(Object state change records)
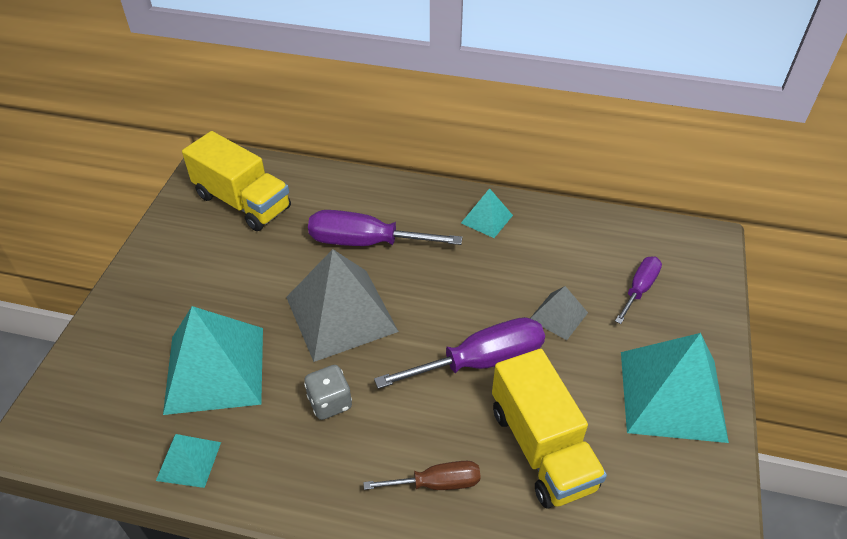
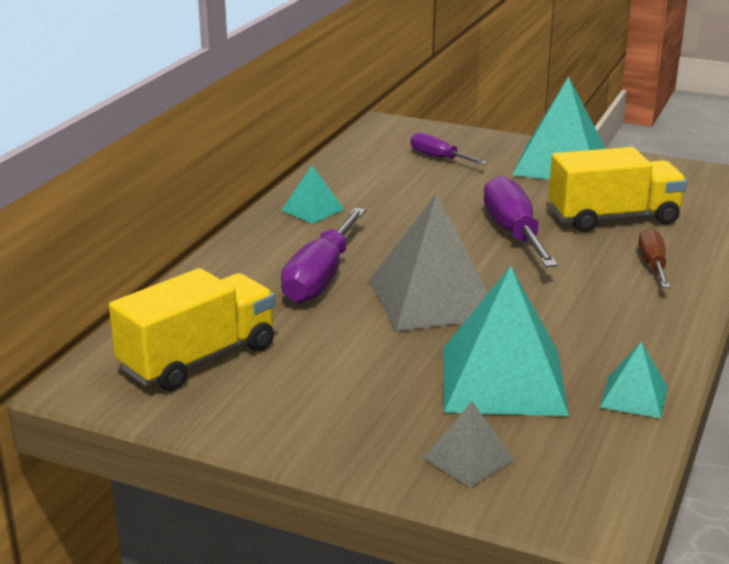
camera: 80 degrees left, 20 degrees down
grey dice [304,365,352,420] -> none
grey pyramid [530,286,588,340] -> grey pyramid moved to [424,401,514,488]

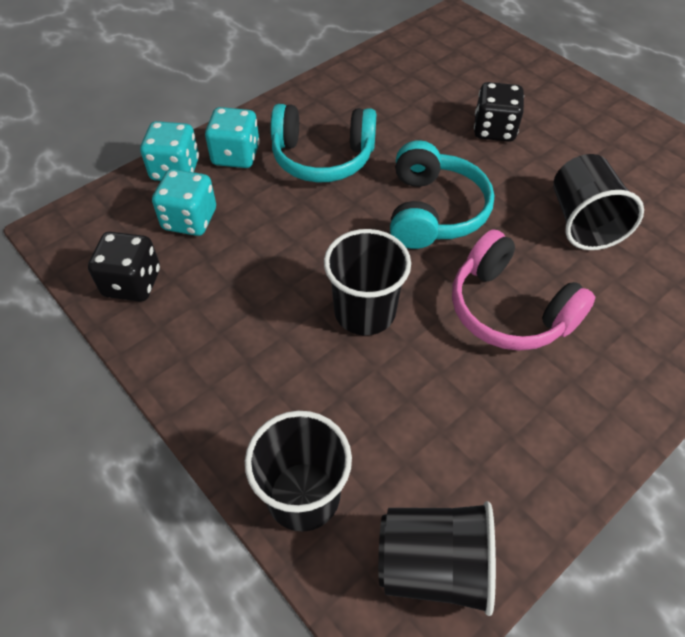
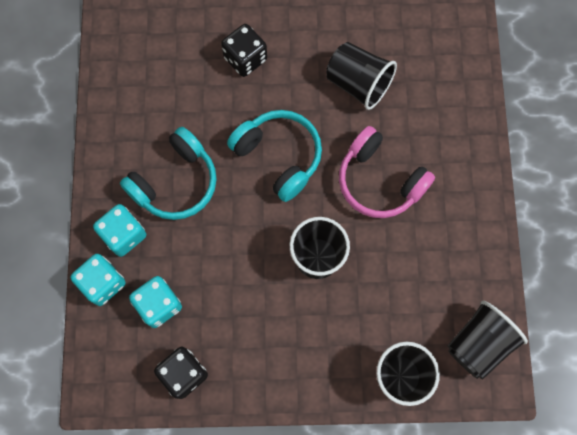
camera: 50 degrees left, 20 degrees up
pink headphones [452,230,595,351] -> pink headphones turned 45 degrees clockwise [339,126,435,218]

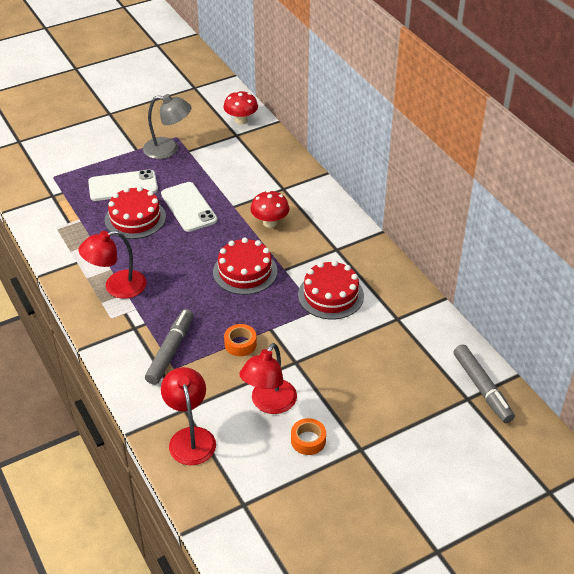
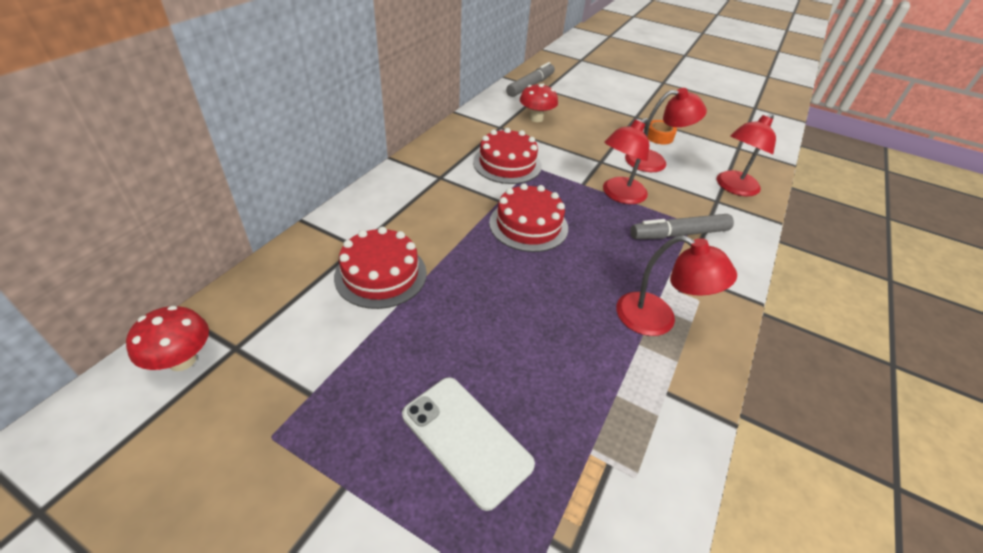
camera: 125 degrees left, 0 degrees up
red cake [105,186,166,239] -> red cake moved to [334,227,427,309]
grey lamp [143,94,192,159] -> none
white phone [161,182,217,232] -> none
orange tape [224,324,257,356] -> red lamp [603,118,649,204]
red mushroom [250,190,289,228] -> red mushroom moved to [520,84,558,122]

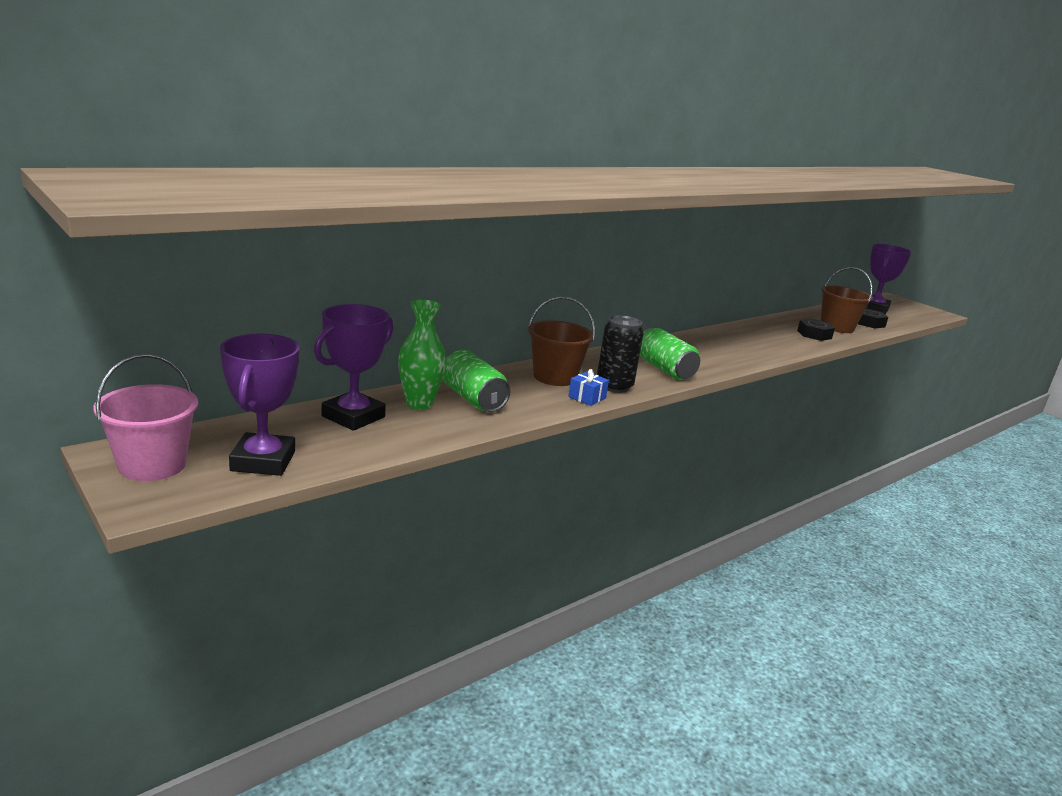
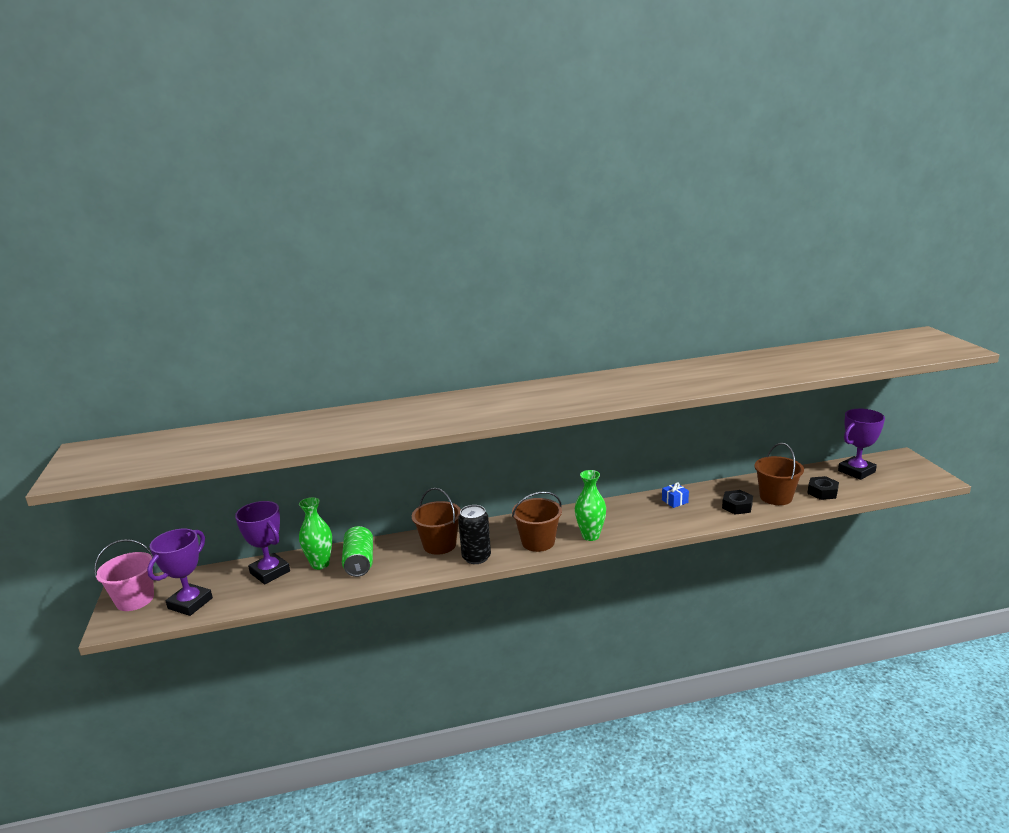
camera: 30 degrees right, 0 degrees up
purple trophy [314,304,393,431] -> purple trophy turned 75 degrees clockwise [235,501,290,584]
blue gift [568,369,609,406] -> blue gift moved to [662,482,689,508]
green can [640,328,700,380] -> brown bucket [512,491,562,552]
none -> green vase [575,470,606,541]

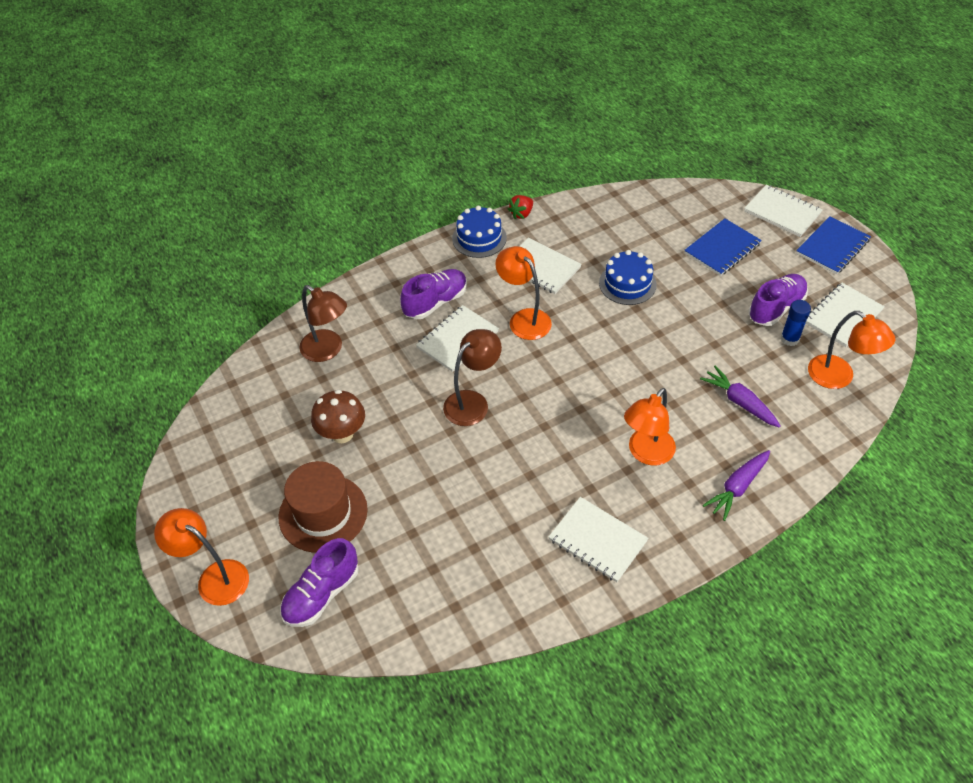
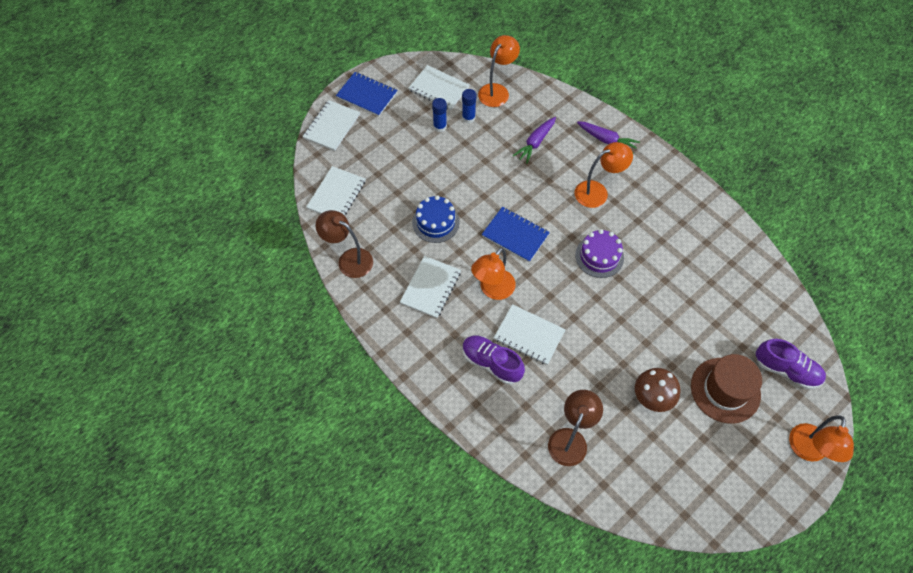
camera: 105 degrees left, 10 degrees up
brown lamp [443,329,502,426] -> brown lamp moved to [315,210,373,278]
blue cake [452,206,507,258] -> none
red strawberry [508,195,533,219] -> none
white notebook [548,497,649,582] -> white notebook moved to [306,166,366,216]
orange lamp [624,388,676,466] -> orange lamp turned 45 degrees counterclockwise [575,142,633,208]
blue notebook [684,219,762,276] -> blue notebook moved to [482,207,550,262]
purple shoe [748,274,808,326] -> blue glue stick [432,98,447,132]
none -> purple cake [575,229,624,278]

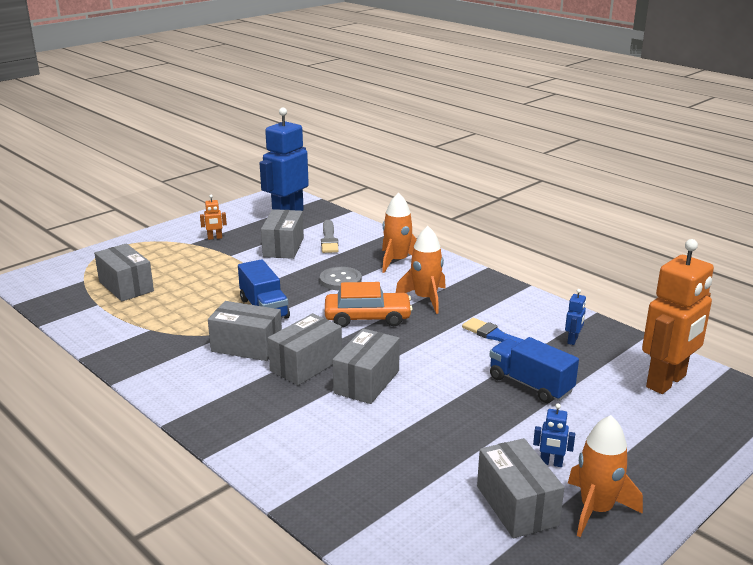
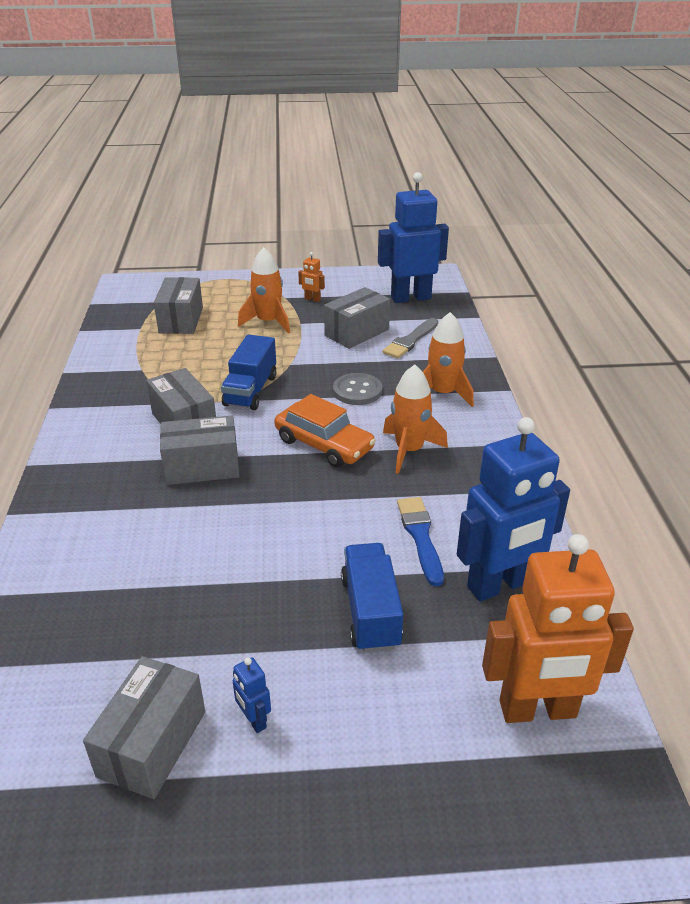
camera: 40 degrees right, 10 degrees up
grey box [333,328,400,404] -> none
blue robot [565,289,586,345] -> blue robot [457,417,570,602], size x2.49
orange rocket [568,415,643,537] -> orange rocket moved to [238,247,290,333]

▶ Activity
Above are the records; restate exactly the lines from the one containing "camera: 50 degrees left, 20 degrees up" through the one containing "blue gift [568,369,609,406]", keeping pictures out.

▶ Output of the task
camera: 50 degrees left, 20 degrees up
pink headphones [452,230,595,351] -> pink headphones turned 45 degrees clockwise [339,126,435,218]

camera: 125 degrees left, 0 degrees up
red cake [105,186,166,239] -> red cake moved to [334,227,427,309]
grey lamp [143,94,192,159] -> none
white phone [161,182,217,232] -> none
orange tape [224,324,257,356] -> red lamp [603,118,649,204]
red mushroom [250,190,289,228] -> red mushroom moved to [520,84,558,122]

camera: 30 degrees right, 0 degrees up
purple trophy [314,304,393,431] -> purple trophy turned 75 degrees clockwise [235,501,290,584]
blue gift [568,369,609,406] -> blue gift moved to [662,482,689,508]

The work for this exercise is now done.